[RECORDS TO PROCESS Boundary: Start]

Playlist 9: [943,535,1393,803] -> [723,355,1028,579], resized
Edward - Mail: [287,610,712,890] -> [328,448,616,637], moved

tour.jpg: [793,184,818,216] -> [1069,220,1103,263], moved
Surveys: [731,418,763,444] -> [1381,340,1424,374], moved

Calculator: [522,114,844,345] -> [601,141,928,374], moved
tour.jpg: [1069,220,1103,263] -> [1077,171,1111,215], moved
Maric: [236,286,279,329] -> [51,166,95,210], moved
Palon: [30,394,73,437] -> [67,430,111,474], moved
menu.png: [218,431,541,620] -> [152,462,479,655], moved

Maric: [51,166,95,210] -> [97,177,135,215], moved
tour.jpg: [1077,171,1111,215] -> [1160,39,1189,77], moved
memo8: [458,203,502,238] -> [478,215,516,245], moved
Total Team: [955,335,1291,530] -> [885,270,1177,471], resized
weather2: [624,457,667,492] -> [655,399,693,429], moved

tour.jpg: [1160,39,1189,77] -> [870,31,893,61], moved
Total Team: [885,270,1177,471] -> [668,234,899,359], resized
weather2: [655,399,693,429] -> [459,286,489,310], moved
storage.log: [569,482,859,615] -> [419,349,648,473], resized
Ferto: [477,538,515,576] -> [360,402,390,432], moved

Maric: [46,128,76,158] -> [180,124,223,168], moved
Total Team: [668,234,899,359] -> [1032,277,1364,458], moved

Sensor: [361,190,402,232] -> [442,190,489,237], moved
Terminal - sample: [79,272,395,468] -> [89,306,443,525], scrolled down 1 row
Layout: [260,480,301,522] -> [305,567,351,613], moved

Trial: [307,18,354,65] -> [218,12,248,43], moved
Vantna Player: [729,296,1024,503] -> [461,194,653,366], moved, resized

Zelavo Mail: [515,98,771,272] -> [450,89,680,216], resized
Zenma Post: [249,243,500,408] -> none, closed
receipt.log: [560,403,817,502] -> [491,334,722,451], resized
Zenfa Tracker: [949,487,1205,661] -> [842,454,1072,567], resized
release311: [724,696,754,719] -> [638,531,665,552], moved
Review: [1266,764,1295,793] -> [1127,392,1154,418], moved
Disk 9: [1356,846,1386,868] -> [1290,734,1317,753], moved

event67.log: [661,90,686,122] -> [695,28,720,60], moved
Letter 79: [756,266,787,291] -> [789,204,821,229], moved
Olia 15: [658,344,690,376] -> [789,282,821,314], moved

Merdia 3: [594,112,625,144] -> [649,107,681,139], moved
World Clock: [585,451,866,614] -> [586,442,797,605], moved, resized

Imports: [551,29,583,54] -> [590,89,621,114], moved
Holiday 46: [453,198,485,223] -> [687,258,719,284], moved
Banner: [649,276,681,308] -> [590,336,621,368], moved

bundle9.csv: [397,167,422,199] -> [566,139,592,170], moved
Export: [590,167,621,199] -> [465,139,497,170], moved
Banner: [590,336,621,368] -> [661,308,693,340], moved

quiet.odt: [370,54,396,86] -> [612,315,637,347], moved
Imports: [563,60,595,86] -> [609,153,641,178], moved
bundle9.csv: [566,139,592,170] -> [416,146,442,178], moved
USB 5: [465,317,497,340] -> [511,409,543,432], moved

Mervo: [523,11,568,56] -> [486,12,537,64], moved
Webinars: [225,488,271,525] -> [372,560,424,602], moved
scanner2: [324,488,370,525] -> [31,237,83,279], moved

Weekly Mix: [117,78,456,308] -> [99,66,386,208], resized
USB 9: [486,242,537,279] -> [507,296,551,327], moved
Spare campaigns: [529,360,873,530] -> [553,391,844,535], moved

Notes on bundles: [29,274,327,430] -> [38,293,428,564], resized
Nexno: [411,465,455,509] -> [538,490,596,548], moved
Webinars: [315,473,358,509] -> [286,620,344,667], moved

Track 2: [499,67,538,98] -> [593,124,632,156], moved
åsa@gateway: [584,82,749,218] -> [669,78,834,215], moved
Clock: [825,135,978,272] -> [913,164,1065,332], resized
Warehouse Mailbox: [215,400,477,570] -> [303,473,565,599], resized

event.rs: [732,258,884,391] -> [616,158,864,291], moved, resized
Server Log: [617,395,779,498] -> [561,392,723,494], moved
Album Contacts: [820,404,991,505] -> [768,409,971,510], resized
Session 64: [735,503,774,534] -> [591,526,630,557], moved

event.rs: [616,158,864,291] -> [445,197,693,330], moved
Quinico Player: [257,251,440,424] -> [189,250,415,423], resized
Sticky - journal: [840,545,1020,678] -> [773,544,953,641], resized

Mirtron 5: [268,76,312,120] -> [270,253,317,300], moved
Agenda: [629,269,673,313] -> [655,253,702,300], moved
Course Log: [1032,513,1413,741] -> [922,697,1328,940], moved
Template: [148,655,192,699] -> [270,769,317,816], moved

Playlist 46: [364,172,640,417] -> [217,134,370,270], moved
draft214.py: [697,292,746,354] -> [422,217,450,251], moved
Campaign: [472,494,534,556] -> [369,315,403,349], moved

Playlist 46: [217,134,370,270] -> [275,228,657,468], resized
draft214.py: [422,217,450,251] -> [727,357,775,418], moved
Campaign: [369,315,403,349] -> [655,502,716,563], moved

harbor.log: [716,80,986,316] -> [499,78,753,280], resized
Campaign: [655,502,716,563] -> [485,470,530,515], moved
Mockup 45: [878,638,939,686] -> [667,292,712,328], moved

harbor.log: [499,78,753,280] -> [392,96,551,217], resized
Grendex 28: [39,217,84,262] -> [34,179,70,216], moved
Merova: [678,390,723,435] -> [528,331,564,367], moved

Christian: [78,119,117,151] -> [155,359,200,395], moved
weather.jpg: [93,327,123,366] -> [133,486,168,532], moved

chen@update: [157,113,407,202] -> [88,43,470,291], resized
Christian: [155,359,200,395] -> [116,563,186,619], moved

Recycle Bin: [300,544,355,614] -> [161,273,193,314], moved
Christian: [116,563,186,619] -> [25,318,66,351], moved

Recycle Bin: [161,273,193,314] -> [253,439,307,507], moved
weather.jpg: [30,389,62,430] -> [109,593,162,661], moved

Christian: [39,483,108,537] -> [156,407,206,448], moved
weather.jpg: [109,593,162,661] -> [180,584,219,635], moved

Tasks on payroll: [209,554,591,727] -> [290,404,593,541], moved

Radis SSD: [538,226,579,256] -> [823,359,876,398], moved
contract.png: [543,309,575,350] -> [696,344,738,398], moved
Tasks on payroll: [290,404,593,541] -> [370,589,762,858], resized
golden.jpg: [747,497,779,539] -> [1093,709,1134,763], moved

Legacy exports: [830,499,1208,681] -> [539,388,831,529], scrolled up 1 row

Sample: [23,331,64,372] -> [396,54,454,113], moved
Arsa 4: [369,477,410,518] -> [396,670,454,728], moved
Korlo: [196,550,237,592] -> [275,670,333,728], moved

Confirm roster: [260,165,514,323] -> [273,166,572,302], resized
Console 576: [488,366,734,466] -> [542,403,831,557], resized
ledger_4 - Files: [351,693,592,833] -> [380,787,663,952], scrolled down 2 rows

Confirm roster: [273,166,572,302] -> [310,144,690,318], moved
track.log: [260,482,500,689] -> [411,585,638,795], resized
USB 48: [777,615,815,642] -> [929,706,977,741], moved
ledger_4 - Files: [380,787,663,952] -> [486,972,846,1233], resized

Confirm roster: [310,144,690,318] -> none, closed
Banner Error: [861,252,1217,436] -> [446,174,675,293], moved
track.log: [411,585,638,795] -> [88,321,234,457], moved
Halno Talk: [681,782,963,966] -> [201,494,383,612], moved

[RECORDS TO PROCESS Boundary: End]

● **WHAT YOU HAVE TO DO**: Whatever else the listing above holds, retype exactly only the lines from the one containing "Edward - Mail: [287,610,712,890]" to the one containing "receipt.log: [560,403,817,502] ->", both ends kept.

● **ANSWER**:
Edward - Mail: [287,610,712,890] -> [328,448,616,637], moved

tour.jpg: [793,184,818,216] -> [1069,220,1103,263], moved
Surveys: [731,418,763,444] -> [1381,340,1424,374], moved

Calculator: [522,114,844,345] -> [601,141,928,374], moved
tour.jpg: [1069,220,1103,263] -> [1077,171,1111,215], moved
Maric: [236,286,279,329] -> [51,166,95,210], moved
Palon: [30,394,73,437] -> [67,430,111,474], moved
menu.png: [218,431,541,620] -> [152,462,479,655], moved

Maric: [51,166,95,210] -> [97,177,135,215], moved
tour.jpg: [1077,171,1111,215] -> [1160,39,1189,77], moved
memo8: [458,203,502,238] -> [478,215,516,245], moved
Total Team: [955,335,1291,530] -> [885,270,1177,471], resized
weather2: [624,457,667,492] -> [655,399,693,429], moved

tour.jpg: [1160,39,1189,77] -> [870,31,893,61], moved
Total Team: [885,270,1177,471] -> [668,234,899,359], resized
weather2: [655,399,693,429] -> [459,286,489,310], moved
storage.log: [569,482,859,615] -> [419,349,648,473], resized
Ferto: [477,538,515,576] -> [360,402,390,432], moved

Maric: [46,128,76,158] -> [180,124,223,168], moved
Total Team: [668,234,899,359] -> [1032,277,1364,458], moved

Sensor: [361,190,402,232] -> [442,190,489,237], moved
Terminal - sample: [79,272,395,468] -> [89,306,443,525], scrolled down 1 row
Layout: [260,480,301,522] -> [305,567,351,613], moved

Trial: [307,18,354,65] -> [218,12,248,43], moved
Vantna Player: [729,296,1024,503] -> [461,194,653,366], moved, resized

Zelavo Mail: [515,98,771,272] -> [450,89,680,216], resized
Zenma Post: [249,243,500,408] -> none, closed
receipt.log: [560,403,817,502] -> [491,334,722,451], resized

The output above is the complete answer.